▸ WORK TO COMPLETE
Transcribe each line of the material as it is, and drop any picture.

▸ PROVIDED DATA
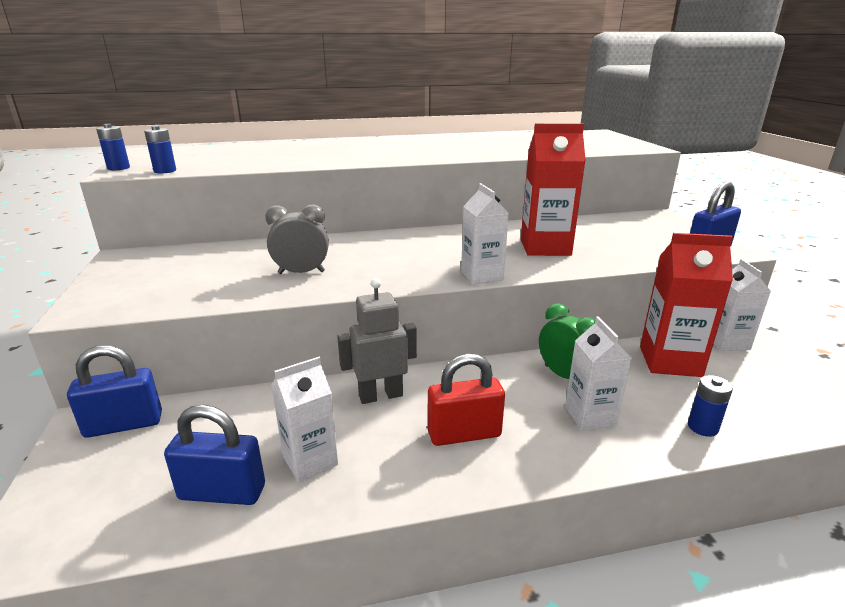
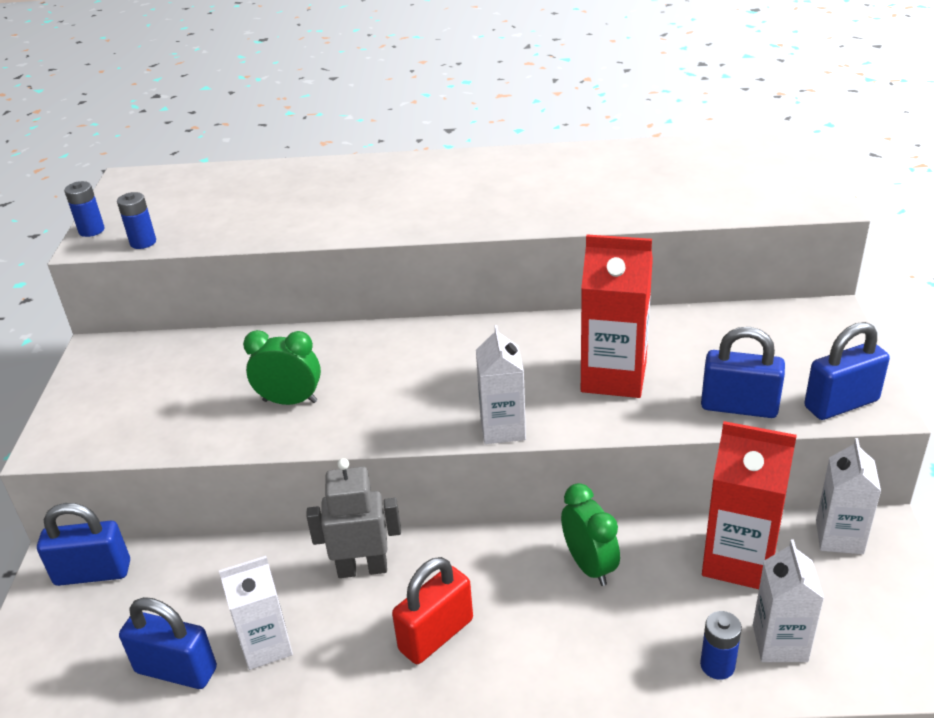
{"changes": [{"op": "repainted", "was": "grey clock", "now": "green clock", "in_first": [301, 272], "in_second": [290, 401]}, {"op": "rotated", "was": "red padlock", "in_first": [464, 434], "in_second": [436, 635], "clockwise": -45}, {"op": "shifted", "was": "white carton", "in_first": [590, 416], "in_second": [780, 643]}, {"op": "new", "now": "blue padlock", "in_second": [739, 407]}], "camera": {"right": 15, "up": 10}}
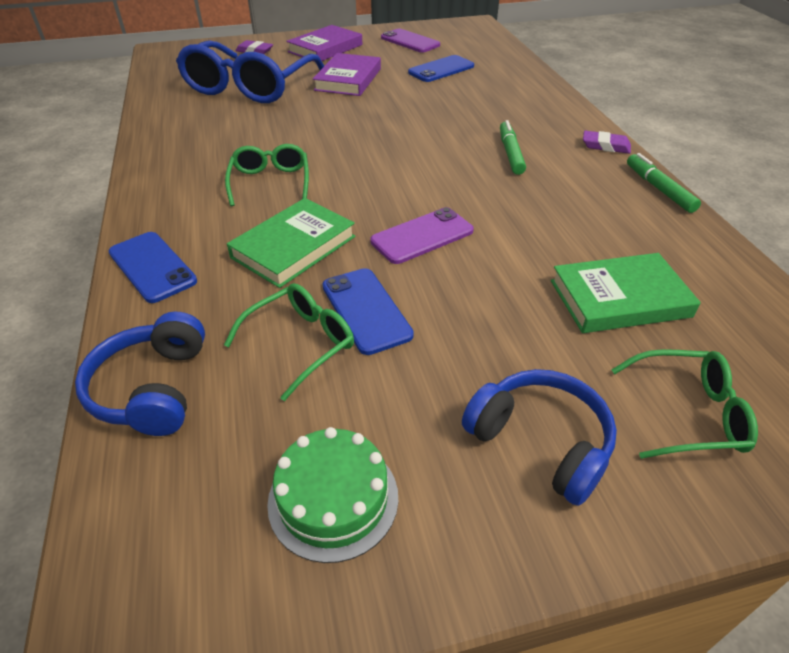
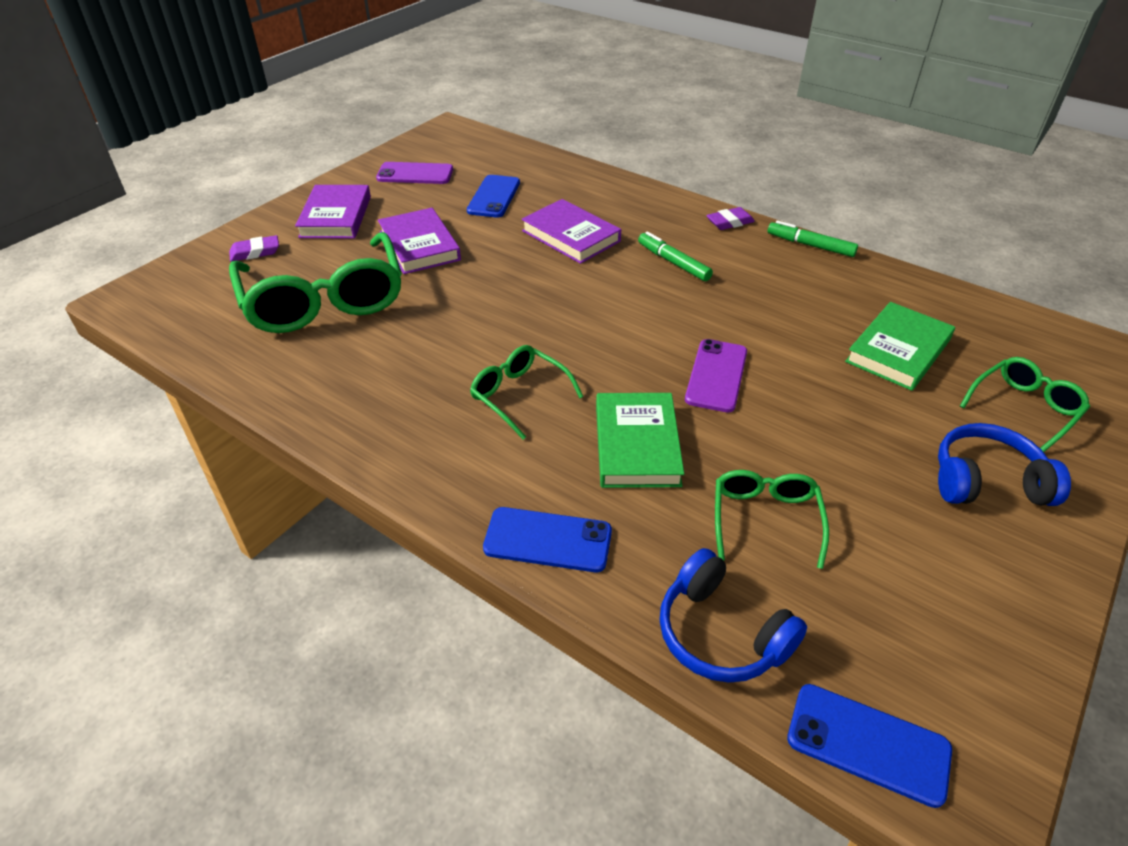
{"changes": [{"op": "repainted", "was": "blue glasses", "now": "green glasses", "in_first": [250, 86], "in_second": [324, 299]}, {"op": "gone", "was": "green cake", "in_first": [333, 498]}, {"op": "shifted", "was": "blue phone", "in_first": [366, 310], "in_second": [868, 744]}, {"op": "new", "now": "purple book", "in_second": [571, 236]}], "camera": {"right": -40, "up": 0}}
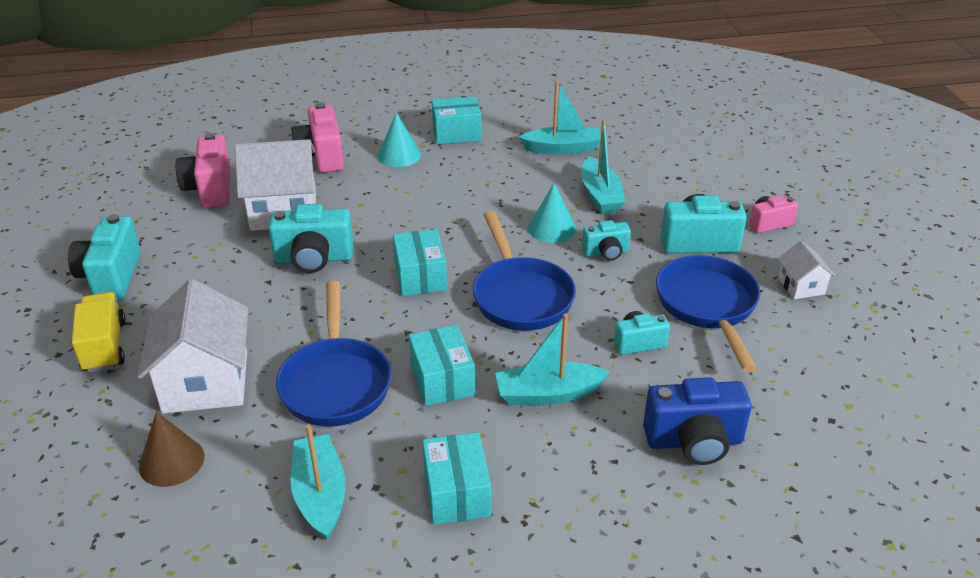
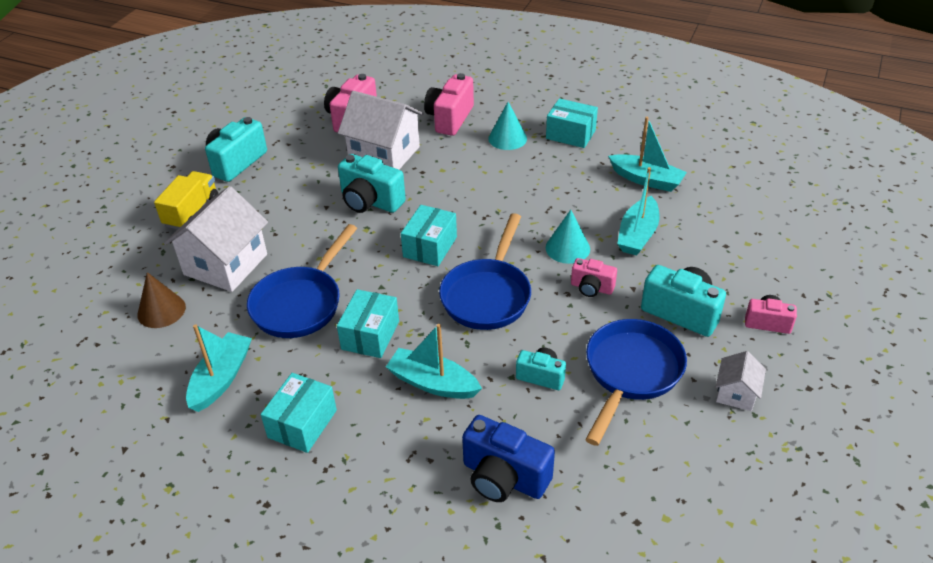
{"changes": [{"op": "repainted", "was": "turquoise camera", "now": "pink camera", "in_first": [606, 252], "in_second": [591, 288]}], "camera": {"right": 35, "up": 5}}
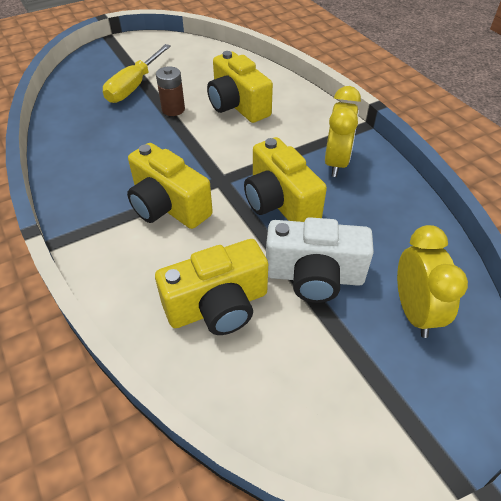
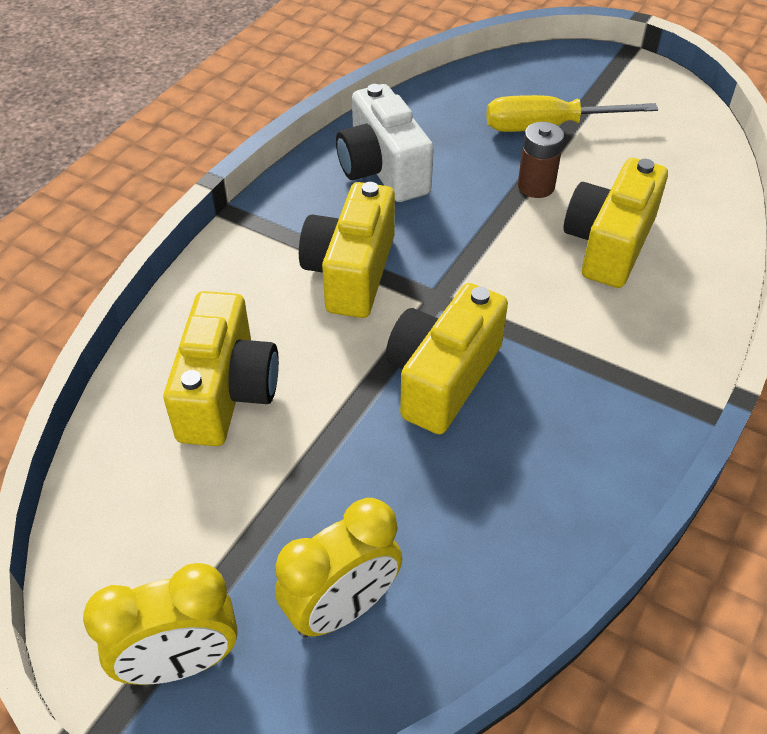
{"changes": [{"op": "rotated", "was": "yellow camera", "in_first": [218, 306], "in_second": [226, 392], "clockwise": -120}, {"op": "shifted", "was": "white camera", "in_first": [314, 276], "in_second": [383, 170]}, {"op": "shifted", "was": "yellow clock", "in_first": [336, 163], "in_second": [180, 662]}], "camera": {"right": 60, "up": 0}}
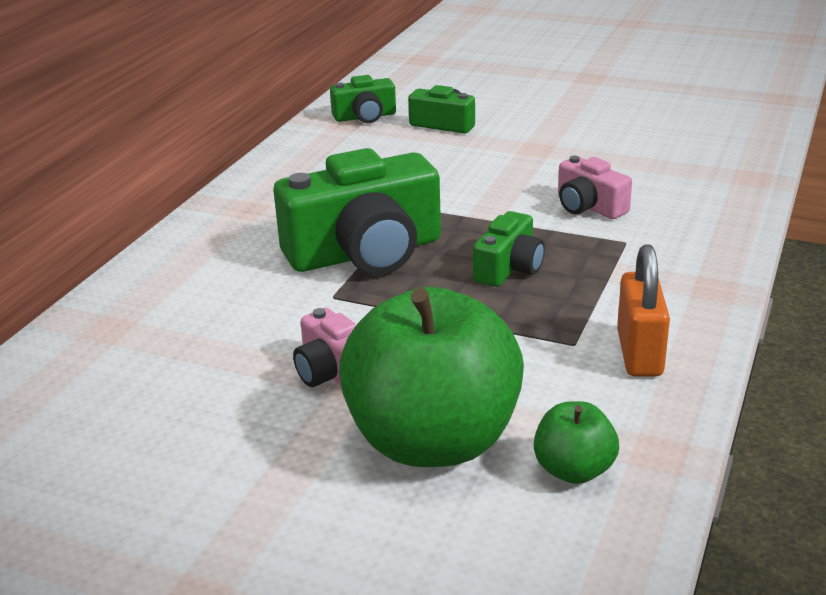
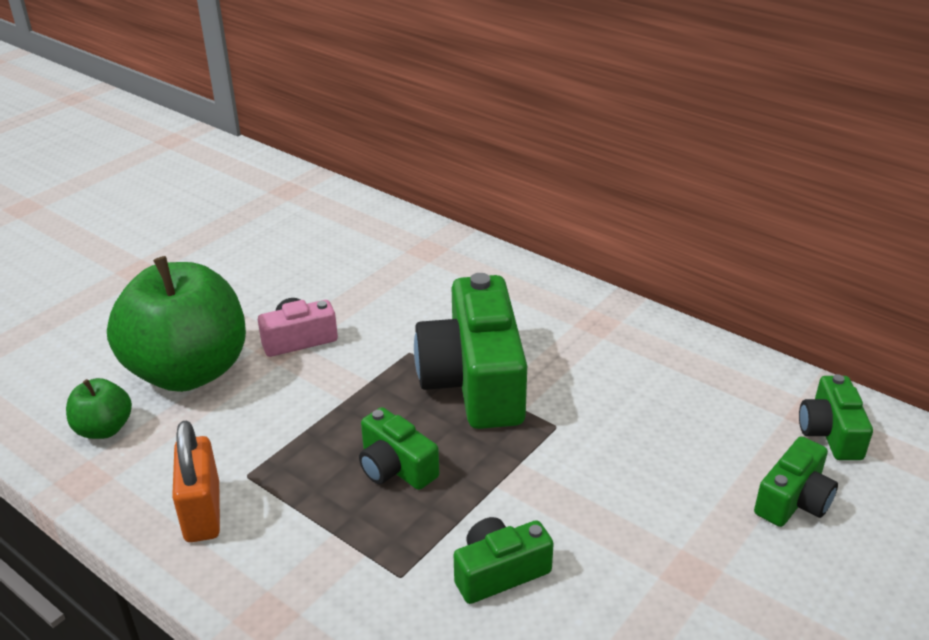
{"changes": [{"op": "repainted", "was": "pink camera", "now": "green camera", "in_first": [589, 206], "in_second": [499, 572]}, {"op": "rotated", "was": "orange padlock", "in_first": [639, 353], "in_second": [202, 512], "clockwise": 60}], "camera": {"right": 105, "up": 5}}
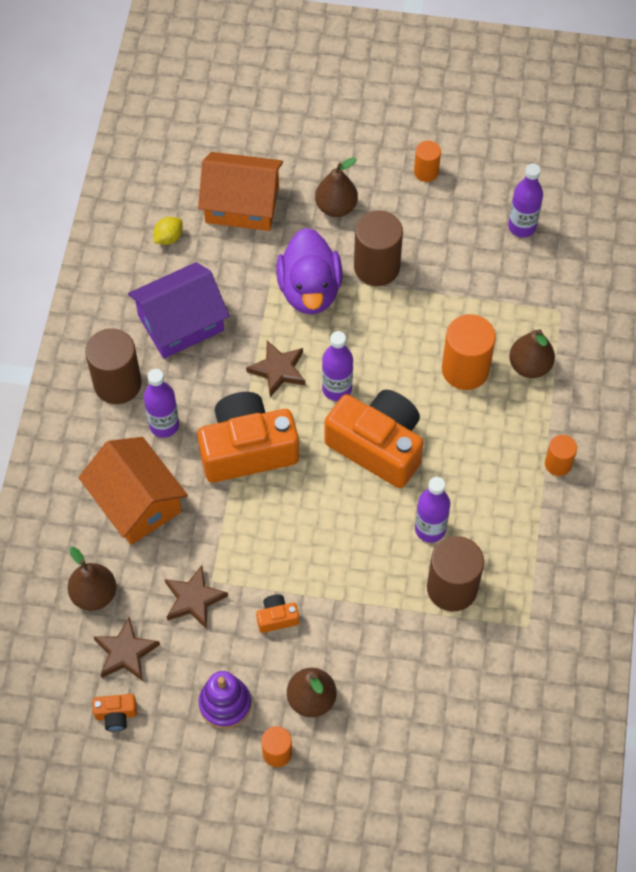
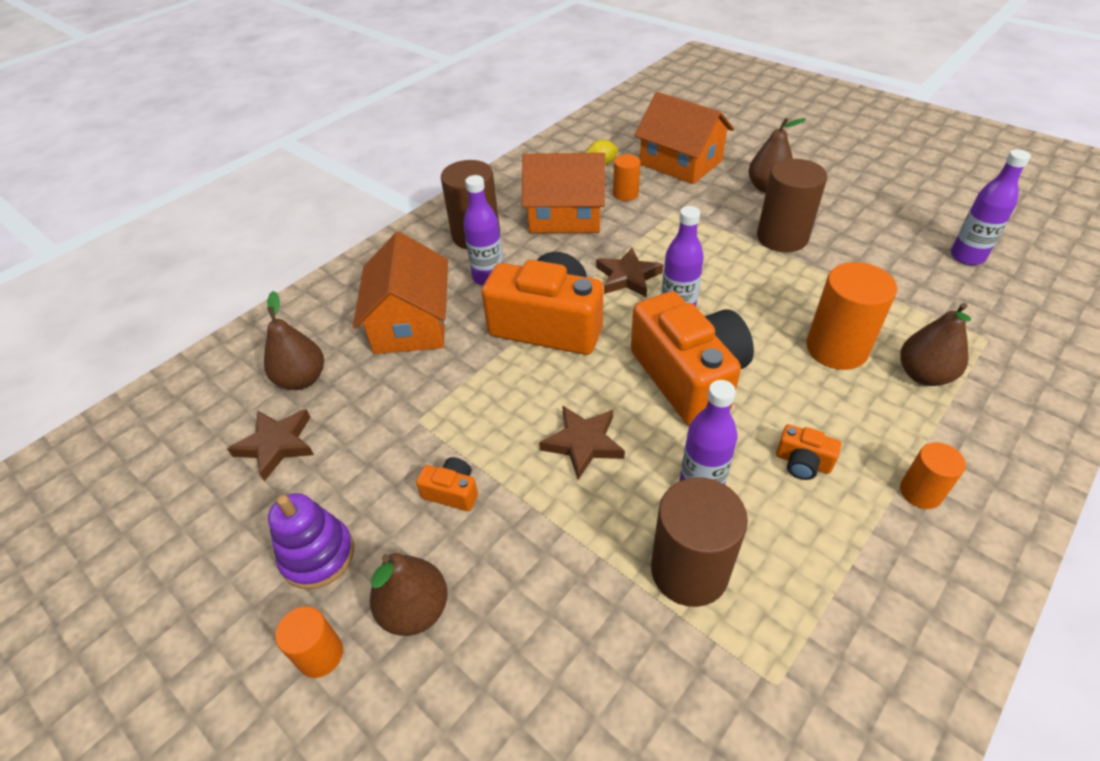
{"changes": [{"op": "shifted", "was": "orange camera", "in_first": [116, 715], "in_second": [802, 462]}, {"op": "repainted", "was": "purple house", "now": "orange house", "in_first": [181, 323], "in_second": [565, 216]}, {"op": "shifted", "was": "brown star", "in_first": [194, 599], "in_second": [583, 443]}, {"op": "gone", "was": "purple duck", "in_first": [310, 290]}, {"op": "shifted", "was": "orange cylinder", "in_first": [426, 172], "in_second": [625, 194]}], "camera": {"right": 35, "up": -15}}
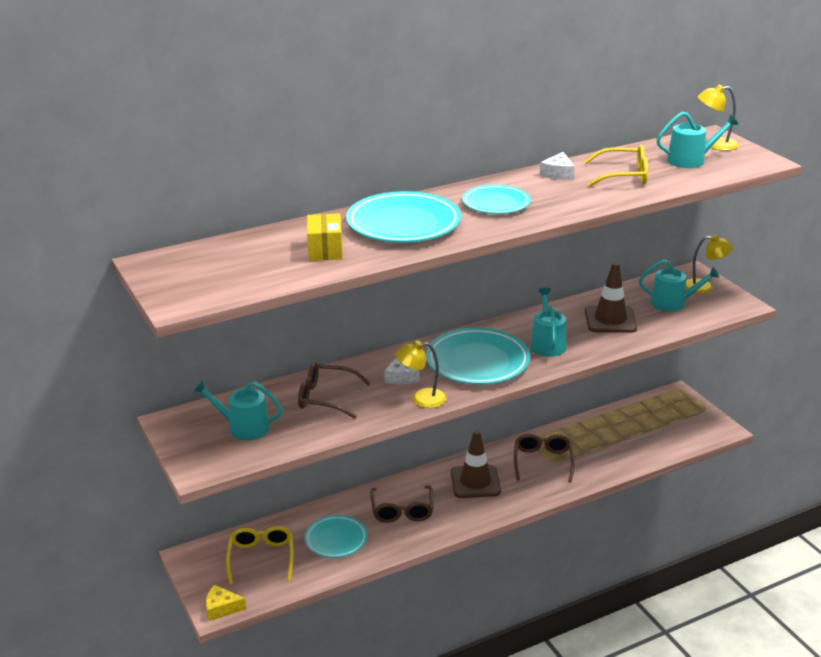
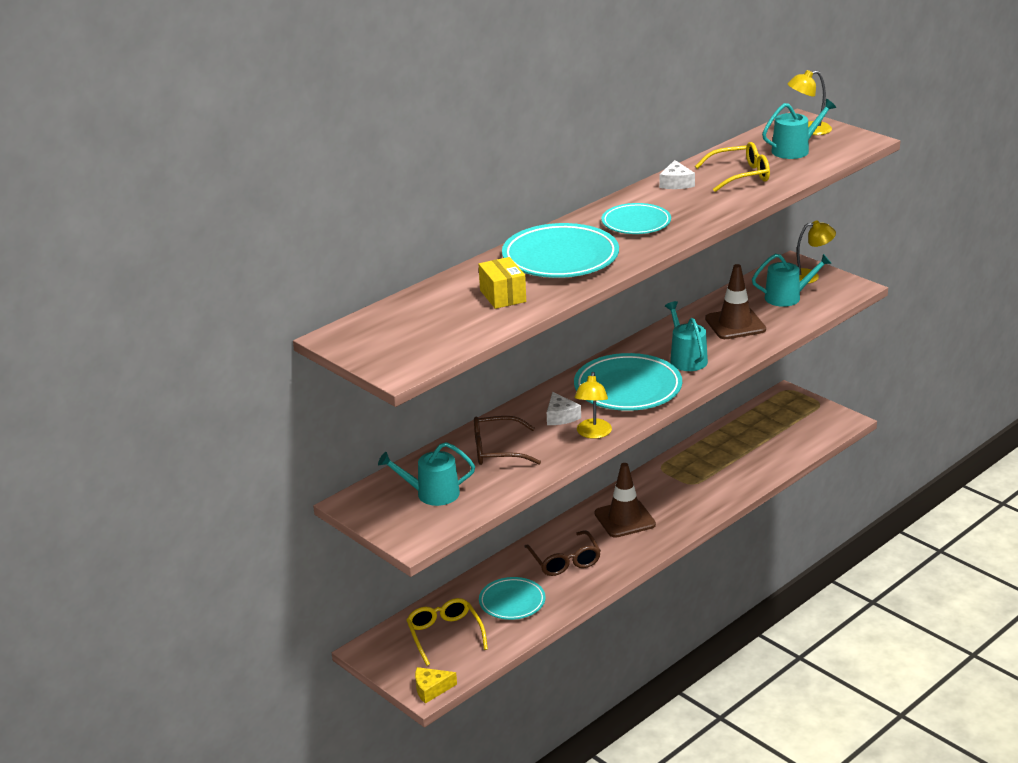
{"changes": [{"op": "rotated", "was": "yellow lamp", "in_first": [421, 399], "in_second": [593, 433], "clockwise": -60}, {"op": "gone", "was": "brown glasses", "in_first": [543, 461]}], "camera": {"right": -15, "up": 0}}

▸ ANSWER BOX
{"changes": [{"op": "repainted", "was": "grey clock", "now": "green clock", "in_first": [301, 272], "in_second": [290, 401]}, {"op": "rotated", "was": "red padlock", "in_first": [464, 434], "in_second": [436, 635], "clockwise": -45}, {"op": "shifted", "was": "white carton", "in_first": [590, 416], "in_second": [780, 643]}, {"op": "new", "now": "blue padlock", "in_second": [739, 407]}], "camera": {"right": 15, "up": 10}}
{"changes": [{"op": "repainted", "was": "blue glasses", "now": "green glasses", "in_first": [250, 86], "in_second": [324, 299]}, {"op": "gone", "was": "green cake", "in_first": [333, 498]}, {"op": "shifted", "was": "blue phone", "in_first": [366, 310], "in_second": [868, 744]}, {"op": "new", "now": "purple book", "in_second": [571, 236]}], "camera": {"right": -40, "up": 0}}
{"changes": [{"op": "repainted", "was": "turquoise camera", "now": "pink camera", "in_first": [606, 252], "in_second": [591, 288]}], "camera": {"right": 35, "up": 5}}
{"changes": [{"op": "rotated", "was": "yellow camera", "in_first": [218, 306], "in_second": [226, 392], "clockwise": -120}, {"op": "shifted", "was": "white camera", "in_first": [314, 276], "in_second": [383, 170]}, {"op": "shifted", "was": "yellow clock", "in_first": [336, 163], "in_second": [180, 662]}], "camera": {"right": 60, "up": 0}}
{"changes": [{"op": "repainted", "was": "pink camera", "now": "green camera", "in_first": [589, 206], "in_second": [499, 572]}, {"op": "rotated", "was": "orange padlock", "in_first": [639, 353], "in_second": [202, 512], "clockwise": 60}], "camera": {"right": 105, "up": 5}}
{"changes": [{"op": "shifted", "was": "orange camera", "in_first": [116, 715], "in_second": [802, 462]}, {"op": "repainted", "was": "purple house", "now": "orange house", "in_first": [181, 323], "in_second": [565, 216]}, {"op": "shifted", "was": "brown star", "in_first": [194, 599], "in_second": [583, 443]}, {"op": "gone", "was": "purple duck", "in_first": [310, 290]}, {"op": "shifted", "was": "orange cylinder", "in_first": [426, 172], "in_second": [625, 194]}], "camera": {"right": 35, "up": -15}}
{"changes": [{"op": "rotated", "was": "yellow lamp", "in_first": [421, 399], "in_second": [593, 433], "clockwise": -60}, {"op": "gone", "was": "brown glasses", "in_first": [543, 461]}], "camera": {"right": -15, "up": 0}}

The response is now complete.